* Instructions to follow *
Only one stretch of the records below is wanted: the lines from the one holding "(531, 242) = (905, 193): orange" through the one holding "(333, 368) = (208, 256): pink". Return it exactly, both ends included.

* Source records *
___
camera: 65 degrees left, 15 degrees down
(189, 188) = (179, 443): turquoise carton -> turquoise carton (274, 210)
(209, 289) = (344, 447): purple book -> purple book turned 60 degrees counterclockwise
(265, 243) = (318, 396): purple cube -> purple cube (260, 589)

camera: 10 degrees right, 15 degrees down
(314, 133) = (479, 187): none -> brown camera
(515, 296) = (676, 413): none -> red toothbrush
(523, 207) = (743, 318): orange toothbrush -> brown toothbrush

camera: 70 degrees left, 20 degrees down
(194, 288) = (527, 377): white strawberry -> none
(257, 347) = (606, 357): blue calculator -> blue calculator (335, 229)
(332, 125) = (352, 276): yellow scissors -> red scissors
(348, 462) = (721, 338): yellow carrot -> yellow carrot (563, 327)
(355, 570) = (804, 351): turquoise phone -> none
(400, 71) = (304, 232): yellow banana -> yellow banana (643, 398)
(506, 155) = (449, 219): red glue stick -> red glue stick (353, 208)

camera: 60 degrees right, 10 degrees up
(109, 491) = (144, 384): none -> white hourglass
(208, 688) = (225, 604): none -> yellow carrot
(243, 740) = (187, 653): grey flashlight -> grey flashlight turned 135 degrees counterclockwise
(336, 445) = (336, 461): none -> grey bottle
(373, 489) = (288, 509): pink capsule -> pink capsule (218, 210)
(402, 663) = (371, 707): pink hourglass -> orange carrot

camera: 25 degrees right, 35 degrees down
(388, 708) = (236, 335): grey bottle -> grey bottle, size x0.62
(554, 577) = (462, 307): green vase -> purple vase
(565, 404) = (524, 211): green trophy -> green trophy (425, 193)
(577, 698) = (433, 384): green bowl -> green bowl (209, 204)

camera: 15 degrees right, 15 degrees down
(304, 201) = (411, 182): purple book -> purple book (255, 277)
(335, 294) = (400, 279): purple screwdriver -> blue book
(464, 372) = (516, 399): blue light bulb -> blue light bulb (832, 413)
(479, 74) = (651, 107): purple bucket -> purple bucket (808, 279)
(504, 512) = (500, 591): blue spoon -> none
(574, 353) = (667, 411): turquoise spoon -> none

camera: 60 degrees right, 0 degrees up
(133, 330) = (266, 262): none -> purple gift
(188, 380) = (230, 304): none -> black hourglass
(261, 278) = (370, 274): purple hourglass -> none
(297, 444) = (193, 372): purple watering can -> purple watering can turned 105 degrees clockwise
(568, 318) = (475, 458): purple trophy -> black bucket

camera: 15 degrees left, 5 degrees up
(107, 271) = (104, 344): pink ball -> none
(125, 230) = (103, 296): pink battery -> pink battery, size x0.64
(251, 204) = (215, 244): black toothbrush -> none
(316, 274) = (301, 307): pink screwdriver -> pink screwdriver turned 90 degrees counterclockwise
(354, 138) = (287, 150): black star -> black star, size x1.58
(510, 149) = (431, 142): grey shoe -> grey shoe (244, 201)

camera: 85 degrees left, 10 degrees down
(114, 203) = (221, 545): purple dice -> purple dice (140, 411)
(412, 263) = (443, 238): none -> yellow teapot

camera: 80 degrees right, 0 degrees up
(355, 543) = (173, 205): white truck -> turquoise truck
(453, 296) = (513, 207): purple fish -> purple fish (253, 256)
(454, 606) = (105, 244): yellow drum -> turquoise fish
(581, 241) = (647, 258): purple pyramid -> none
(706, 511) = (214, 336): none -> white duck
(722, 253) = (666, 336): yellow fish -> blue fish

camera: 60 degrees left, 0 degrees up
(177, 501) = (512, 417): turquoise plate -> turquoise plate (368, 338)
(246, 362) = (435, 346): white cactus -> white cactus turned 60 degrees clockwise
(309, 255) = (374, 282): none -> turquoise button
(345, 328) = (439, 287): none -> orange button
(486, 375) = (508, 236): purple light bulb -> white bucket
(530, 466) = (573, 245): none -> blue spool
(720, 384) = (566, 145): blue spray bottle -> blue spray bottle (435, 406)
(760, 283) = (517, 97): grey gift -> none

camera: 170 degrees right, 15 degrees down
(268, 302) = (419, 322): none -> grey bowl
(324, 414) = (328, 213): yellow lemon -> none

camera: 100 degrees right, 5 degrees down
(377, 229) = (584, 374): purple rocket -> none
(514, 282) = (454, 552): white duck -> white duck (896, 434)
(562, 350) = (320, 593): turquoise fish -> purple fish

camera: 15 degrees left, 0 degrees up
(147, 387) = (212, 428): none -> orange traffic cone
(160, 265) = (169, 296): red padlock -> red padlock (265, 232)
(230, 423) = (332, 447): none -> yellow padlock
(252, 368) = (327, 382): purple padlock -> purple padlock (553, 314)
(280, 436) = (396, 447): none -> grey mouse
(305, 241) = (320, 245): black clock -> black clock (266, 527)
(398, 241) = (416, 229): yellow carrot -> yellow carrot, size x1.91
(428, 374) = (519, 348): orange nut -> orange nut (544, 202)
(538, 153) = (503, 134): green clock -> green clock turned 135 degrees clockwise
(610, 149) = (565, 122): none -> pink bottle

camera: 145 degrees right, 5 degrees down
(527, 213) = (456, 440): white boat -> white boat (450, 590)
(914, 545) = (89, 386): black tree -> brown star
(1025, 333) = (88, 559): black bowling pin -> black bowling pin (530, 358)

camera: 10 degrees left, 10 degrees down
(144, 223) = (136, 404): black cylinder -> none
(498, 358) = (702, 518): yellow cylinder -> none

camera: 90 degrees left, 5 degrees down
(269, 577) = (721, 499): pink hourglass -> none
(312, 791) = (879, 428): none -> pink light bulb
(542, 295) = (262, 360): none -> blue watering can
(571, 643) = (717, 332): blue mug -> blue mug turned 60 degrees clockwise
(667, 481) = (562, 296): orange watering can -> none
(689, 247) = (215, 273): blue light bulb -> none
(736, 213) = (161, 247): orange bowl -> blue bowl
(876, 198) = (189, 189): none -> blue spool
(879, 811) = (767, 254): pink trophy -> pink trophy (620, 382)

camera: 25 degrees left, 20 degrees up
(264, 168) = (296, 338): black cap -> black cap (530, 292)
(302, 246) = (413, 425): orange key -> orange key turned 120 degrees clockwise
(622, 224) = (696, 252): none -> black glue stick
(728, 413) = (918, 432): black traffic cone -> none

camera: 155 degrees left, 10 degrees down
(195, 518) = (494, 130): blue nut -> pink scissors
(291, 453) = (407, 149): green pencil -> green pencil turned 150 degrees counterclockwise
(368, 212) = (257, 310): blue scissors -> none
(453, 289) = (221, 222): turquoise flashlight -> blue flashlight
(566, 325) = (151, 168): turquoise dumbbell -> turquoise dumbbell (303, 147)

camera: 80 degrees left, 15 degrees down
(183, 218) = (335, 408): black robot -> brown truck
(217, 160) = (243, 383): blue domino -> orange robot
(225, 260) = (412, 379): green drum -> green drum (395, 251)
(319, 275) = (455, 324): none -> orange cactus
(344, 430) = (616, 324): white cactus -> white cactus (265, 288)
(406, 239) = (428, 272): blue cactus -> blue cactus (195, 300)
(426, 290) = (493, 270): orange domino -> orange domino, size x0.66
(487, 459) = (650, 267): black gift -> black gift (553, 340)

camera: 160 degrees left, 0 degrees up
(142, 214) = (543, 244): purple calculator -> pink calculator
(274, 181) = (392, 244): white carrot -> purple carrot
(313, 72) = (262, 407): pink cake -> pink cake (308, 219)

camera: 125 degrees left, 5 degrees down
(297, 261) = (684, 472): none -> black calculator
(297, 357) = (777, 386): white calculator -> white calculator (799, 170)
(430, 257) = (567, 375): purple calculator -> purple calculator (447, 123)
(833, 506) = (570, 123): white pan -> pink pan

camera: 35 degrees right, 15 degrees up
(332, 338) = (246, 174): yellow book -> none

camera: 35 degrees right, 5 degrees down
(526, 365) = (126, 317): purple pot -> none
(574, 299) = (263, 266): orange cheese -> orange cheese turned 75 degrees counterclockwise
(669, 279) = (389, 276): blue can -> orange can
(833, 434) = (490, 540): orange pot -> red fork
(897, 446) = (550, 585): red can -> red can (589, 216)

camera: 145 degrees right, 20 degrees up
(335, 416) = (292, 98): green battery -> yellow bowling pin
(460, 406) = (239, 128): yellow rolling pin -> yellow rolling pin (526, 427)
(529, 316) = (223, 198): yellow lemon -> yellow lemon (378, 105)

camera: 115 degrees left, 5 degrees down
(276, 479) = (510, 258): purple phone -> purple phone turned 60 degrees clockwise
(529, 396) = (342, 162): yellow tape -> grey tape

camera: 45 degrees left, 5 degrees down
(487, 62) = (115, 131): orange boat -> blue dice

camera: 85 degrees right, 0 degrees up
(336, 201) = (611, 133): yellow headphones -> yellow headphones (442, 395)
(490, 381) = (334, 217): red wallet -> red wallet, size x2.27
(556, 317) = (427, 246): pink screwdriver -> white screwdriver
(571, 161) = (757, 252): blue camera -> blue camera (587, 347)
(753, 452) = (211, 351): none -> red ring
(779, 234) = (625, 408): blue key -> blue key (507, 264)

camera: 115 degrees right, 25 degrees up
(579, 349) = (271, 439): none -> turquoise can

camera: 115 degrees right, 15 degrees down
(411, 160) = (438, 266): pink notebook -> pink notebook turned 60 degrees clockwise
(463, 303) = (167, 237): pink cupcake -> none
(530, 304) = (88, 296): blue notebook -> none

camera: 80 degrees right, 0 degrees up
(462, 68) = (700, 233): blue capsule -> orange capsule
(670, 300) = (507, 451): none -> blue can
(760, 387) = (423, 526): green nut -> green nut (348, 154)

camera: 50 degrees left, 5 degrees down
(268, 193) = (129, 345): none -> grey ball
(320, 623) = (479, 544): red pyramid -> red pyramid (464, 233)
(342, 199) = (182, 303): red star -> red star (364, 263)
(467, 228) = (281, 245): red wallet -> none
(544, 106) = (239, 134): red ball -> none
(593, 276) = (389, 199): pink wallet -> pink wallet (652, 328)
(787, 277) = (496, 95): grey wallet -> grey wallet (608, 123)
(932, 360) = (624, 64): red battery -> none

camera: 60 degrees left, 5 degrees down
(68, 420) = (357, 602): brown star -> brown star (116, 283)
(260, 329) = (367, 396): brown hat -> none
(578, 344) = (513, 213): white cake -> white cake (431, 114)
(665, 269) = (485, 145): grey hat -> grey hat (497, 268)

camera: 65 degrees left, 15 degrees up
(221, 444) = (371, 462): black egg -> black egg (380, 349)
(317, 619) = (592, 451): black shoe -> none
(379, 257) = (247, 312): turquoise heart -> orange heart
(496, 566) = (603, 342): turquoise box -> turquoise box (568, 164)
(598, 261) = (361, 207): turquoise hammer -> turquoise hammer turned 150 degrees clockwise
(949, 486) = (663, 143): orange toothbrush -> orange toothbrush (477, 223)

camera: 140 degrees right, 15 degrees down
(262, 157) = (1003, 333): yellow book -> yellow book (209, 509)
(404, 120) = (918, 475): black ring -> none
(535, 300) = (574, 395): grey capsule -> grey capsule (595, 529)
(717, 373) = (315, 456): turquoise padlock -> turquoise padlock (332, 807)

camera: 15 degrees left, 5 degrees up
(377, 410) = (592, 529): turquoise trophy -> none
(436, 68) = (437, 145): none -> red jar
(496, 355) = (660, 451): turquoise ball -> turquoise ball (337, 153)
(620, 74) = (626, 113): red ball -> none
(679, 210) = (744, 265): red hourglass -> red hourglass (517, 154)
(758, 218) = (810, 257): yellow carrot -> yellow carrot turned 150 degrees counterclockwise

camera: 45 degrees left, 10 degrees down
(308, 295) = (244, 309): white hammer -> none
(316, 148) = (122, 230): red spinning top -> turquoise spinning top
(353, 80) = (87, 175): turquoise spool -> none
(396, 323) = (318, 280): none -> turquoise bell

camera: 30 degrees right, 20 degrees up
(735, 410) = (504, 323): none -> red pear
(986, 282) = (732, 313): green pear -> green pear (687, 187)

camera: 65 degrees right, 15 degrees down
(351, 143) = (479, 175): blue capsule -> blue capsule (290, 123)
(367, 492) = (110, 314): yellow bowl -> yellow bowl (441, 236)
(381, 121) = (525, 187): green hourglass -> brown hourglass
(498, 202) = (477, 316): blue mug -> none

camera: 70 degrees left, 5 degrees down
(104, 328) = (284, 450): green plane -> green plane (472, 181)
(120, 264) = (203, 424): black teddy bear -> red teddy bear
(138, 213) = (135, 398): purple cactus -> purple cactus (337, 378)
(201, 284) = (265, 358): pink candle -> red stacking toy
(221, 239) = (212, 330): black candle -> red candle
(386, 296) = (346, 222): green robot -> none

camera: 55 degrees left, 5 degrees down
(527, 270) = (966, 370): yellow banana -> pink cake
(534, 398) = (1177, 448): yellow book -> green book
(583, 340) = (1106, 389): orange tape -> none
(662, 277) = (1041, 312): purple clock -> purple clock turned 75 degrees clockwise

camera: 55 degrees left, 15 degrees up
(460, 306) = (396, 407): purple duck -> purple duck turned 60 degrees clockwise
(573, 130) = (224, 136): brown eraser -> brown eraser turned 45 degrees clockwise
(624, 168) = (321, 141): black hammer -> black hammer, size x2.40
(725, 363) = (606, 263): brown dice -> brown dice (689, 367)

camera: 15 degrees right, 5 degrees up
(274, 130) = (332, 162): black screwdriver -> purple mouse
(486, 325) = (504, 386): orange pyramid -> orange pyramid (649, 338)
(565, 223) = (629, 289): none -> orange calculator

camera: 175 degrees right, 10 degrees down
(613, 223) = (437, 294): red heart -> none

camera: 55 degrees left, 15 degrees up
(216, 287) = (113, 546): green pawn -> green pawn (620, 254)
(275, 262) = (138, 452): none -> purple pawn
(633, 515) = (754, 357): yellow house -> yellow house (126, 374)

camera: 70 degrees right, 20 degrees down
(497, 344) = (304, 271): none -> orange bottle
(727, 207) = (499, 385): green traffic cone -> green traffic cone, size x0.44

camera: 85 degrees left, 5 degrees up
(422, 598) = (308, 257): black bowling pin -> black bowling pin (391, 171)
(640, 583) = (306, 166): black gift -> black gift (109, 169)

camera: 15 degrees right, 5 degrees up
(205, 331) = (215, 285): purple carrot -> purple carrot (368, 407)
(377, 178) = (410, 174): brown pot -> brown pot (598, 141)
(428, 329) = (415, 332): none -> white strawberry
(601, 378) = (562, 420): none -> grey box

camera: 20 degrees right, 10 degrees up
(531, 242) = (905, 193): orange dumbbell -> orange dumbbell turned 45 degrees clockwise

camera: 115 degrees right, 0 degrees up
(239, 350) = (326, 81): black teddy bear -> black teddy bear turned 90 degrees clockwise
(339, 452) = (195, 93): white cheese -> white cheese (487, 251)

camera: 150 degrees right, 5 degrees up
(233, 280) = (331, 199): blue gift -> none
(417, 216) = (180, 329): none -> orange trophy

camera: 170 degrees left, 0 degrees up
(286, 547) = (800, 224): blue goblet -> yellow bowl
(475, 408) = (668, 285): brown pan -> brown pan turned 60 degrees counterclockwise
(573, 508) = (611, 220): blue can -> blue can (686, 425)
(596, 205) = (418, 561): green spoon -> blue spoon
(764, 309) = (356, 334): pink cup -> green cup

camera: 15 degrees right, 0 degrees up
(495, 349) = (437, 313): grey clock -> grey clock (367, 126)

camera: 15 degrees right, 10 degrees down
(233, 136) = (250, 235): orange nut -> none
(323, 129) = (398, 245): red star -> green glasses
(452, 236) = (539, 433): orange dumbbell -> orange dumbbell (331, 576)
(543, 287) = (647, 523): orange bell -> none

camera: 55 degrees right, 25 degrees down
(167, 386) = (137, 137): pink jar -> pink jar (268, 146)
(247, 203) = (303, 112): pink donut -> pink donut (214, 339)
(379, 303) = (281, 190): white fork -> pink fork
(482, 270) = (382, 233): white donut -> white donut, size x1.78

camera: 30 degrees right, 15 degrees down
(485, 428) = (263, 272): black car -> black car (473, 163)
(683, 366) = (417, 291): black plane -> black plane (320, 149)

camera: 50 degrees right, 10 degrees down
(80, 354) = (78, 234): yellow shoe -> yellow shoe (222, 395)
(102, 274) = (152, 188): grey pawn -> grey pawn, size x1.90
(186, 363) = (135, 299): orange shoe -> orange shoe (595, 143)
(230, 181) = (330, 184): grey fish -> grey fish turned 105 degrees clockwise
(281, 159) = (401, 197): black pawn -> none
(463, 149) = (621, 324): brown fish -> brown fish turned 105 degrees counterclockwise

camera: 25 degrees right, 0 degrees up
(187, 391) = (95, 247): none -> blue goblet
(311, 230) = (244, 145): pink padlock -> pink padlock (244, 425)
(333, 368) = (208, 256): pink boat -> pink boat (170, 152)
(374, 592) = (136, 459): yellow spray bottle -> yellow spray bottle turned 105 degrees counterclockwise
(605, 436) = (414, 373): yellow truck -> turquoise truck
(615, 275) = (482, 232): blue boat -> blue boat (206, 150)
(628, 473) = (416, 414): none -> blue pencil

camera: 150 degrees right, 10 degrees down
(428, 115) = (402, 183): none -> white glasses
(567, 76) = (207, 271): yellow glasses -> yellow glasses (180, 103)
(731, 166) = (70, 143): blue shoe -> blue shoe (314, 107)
___
* Response *
(531, 242) = (905, 193): orange dumbbell -> orange dumbbell turned 45 degrees clockwise

camera: 115 degrees right, 0 degrees up
(239, 350) = (326, 81): black teddy bear -> black teddy bear turned 90 degrees clockwise
(339, 452) = (195, 93): white cheese -> white cheese (487, 251)

camera: 150 degrees right, 5 degrees up
(233, 280) = (331, 199): blue gift -> none
(417, 216) = (180, 329): none -> orange trophy

camera: 170 degrees left, 0 degrees up
(286, 547) = (800, 224): blue goblet -> yellow bowl
(475, 408) = (668, 285): brown pan -> brown pan turned 60 degrees counterclockwise
(573, 508) = (611, 220): blue can -> blue can (686, 425)
(596, 205) = (418, 561): green spoon -> blue spoon
(764, 309) = (356, 334): pink cup -> green cup

camera: 15 degrees right, 0 degrees up
(495, 349) = (437, 313): grey clock -> grey clock (367, 126)

camera: 15 degrees right, 10 degrees down
(233, 136) = (250, 235): orange nut -> none
(323, 129) = (398, 245): red star -> green glasses
(452, 236) = (539, 433): orange dumbbell -> orange dumbbell (331, 576)
(543, 287) = (647, 523): orange bell -> none

camera: 55 degrees right, 25 degrees down
(167, 386) = (137, 137): pink jar -> pink jar (268, 146)
(247, 203) = (303, 112): pink donut -> pink donut (214, 339)
(379, 303) = (281, 190): white fork -> pink fork
(482, 270) = (382, 233): white donut -> white donut, size x1.78

camera: 30 degrees right, 15 degrees down
(485, 428) = (263, 272): black car -> black car (473, 163)
(683, 366) = (417, 291): black plane -> black plane (320, 149)

camera: 50 degrees right, 10 degrees down
(80, 354) = (78, 234): yellow shoe -> yellow shoe (222, 395)
(102, 274) = (152, 188): grey pawn -> grey pawn, size x1.90
(186, 363) = (135, 299): orange shoe -> orange shoe (595, 143)
(230, 181) = (330, 184): grey fish -> grey fish turned 105 degrees clockwise
(281, 159) = (401, 197): black pawn -> none
(463, 149) = (621, 324): brown fish -> brown fish turned 105 degrees counterclockwise

camera: 25 degrees right, 0 degrees up
(187, 391) = (95, 247): none -> blue goblet
(311, 230) = (244, 145): pink padlock -> pink padlock (244, 425)
(333, 368) = (208, 256): pink boat -> pink boat (170, 152)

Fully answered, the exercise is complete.